» **Task to complete**
Rename "Tokyo Institute of Technology" to "Tokyo Tech" in the rows, beginning at the line that has "University of Tokyo (73) [182, 157]" and stopping after the line that has "Keio University (34) [1398, 380]". Write out only those lines, with everything else left unchanged.

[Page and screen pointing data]
--
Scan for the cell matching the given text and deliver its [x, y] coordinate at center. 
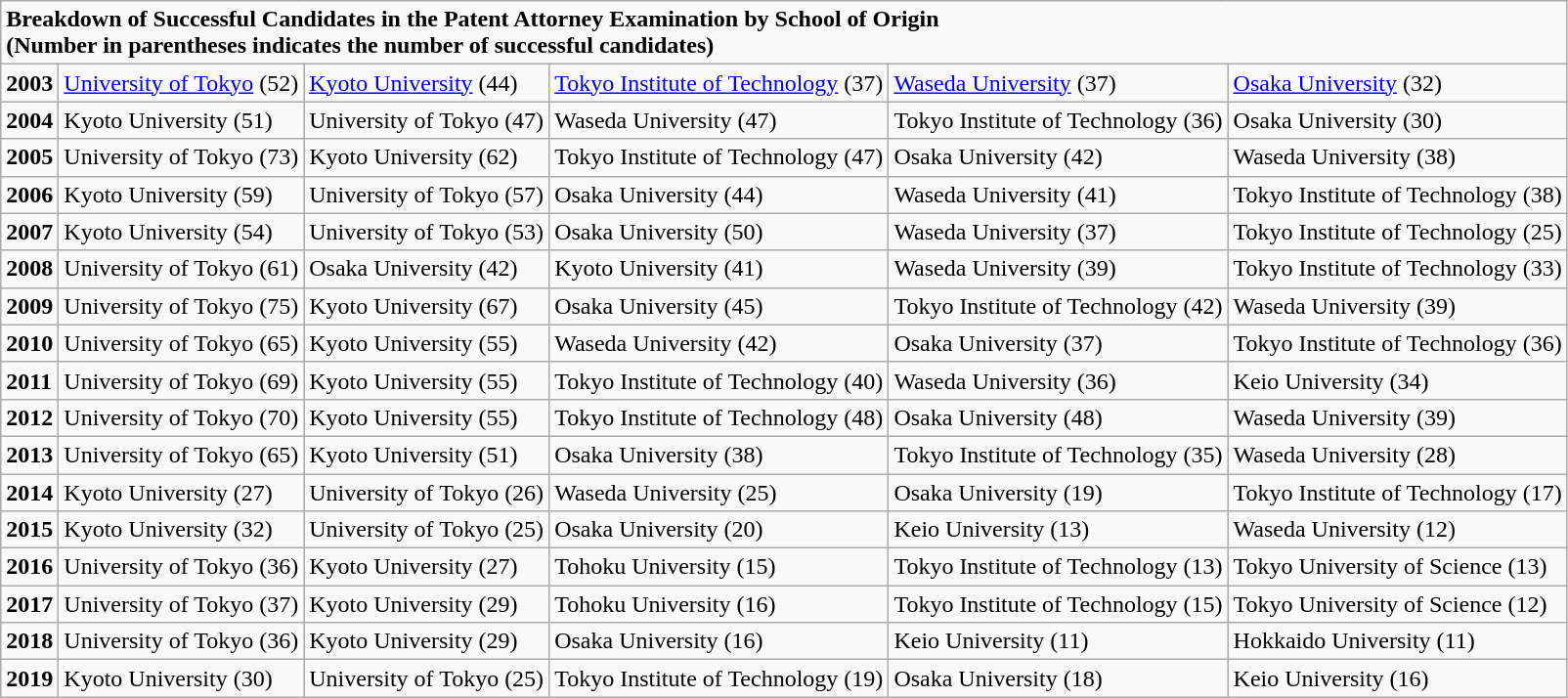
University of Tokyo (73) [182, 157]
Waseda University (38) [1398, 157]
University of Tokyo (70) [182, 417]
Osaka University (45) [719, 306]
2003 [29, 83]
Tokyo University of Science (13) [1398, 567]
Waseda University (12) [1398, 530]
2010 [29, 343]
Waseda University (41) [1058, 195]
Kyoto University (67) [426, 306]
Osaka University (38) [719, 455]
Tokyo Institute of Technology (38) [1398, 195]
2006 [29, 195]
Tokyo Institute of Technology (33) [1398, 269]
Keio University (16) [1398, 678]
Waseda University (25) [719, 492]
Osaka University (18) [1058, 678]
Kyoto University (44) [426, 83]
Tokyo Institute of Technology (35) [1058, 455]
2008 [29, 269]
2016 [29, 567]
University of Tokyo (57) [426, 195]
University of Tokyo (47) [426, 120]
Tokyo Institute of Technology (47) [719, 157]
Tokyo Institute of Technology (15) [1058, 604]
2007 [29, 232]
2011 [29, 380]
Kyoto University (62) [426, 157]
Keio University (34) [1398, 380]
University of Tokyo (52) [182, 83]
2015 [29, 530]
Tohoku University (15) [719, 567]
Tokyo Institute of Technology (42) [1058, 306]
University of Tokyo (61) [182, 269]
Tokyo Institute of Technology (40) [719, 380]
Tokyo Institute of Technology (19) [719, 678]
2012 [29, 417]
Tokyo Institute of Technology (37) [719, 83]
Hokkaido University (11) [1398, 641]
University of Tokyo (69) [182, 380]
Keio University (13) [1058, 530]
University of Tokyo (26) [426, 492]
2017 [29, 604]
2004 [29, 120]
Osaka University (20) [719, 530]
Waseda University (42) [719, 343]
2005 [29, 157]
Tokyo University of Science (12) [1398, 604]
Osaka University (30) [1398, 120]
2009 [29, 306]
Osaka University (44) [719, 195]
Osaka University (48) [1058, 417]
University of Tokyo (37) [182, 604]
University of Tokyo (53) [426, 232]
Tohoku University (16) [719, 604]
Waseda University (36) [1058, 380]
Waseda University (47) [719, 120]
Kyoto University (32) [182, 530]
Tokyo Institute of Technology (17) [1398, 492]
Osaka University (50) [719, 232]
Kyoto University (54) [182, 232]
Kyoto University (41) [719, 269]
2018 [29, 641]
Tokyo Institute of Technology (13) [1058, 567]
Kyoto University (30) [182, 678]
Tokyo Institute of Technology (25) [1398, 232]
University of Tokyo (75) [182, 306]
2013 [29, 455]
Keio University (11) [1058, 641]
Osaka University (37) [1058, 343]
Osaka University (16) [719, 641]
Kyoto University (59) [182, 195]
Waseda University (28) [1398, 455]
Tokyo Institute of Technology (48) [719, 417]
Osaka University (32) [1398, 83]
2019 [29, 678]
2014 [29, 492]
Osaka University (19) [1058, 492]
--
» **Answer below**
University of Tokyo (73) [182, 157]
Waseda University (38) [1398, 157]
University of Tokyo (70) [182, 417]
Osaka University (45) [719, 306]
2003 [29, 83]
Tokyo University of Science (13) [1398, 567]
Waseda University (12) [1398, 530]
2010 [29, 343]
Waseda University (41) [1058, 195]
Kyoto University (67) [426, 306]
Osaka University (38) [719, 455]
Tokyo Tech (38) [1398, 195]
2006 [29, 195]
Tokyo Tech (33) [1398, 269]
Keio University (16) [1398, 678]
Waseda University (25) [719, 492]
Osaka University (18) [1058, 678]
Kyoto University (44) [426, 83]
Tokyo Tech (35) [1058, 455]
2008 [29, 269]
2016 [29, 567]
University of Tokyo (57) [426, 195]
University of Tokyo (47) [426, 120]
Tokyo Tech (47) [719, 157]
Tokyo Tech (15) [1058, 604]
2007 [29, 232]
2011 [29, 380]
Kyoto University (62) [426, 157]
Keio University (34) [1398, 380]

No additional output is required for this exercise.